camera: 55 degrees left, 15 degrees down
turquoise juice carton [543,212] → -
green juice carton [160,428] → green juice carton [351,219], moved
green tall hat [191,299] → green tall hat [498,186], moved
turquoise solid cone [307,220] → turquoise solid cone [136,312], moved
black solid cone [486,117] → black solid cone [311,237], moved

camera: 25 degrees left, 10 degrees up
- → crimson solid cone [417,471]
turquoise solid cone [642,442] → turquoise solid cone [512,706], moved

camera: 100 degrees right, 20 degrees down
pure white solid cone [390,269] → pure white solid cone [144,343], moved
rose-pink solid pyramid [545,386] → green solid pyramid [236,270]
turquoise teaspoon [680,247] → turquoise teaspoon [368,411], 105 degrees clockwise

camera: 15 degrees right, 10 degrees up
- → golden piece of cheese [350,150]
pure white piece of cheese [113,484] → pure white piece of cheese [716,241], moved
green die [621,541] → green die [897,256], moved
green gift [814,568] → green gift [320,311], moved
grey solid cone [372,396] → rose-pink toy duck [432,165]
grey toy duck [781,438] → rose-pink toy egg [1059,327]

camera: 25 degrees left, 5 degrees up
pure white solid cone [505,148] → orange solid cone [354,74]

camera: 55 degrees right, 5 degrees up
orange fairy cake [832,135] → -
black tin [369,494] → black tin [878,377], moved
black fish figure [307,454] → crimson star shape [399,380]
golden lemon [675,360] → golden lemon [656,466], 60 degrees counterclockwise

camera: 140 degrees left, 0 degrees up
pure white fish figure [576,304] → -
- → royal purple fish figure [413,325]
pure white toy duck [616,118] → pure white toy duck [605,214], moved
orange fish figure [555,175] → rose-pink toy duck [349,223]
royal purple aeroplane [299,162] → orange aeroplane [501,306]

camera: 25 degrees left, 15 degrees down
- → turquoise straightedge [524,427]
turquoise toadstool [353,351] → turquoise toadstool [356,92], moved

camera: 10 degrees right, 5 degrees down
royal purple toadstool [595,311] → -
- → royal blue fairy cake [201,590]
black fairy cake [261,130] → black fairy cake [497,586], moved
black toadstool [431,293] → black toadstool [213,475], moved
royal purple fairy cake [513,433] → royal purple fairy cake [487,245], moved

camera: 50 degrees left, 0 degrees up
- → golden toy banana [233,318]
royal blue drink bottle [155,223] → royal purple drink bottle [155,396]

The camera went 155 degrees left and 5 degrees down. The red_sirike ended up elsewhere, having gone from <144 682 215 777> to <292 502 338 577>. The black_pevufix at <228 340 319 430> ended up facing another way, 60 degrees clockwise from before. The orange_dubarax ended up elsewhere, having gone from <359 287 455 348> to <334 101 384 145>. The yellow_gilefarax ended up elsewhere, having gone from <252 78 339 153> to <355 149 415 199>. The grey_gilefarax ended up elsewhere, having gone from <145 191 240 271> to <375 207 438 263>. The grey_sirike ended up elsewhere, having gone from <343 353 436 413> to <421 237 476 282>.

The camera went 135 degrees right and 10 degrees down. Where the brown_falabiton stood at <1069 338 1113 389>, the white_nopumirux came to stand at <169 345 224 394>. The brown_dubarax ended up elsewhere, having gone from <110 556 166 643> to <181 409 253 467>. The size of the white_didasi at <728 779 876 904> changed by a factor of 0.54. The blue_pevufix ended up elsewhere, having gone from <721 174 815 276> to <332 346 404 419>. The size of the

▬▬▬▬▬▬▬▬▬▬

» **TASK STATEMENT**
The lines to return are those in the records above that hold the word "juice".

» **WRITTEN RESPONSE**
turquoise juice carton [543,212] → -
green juice carton [160,428] → green juice carton [351,219], moved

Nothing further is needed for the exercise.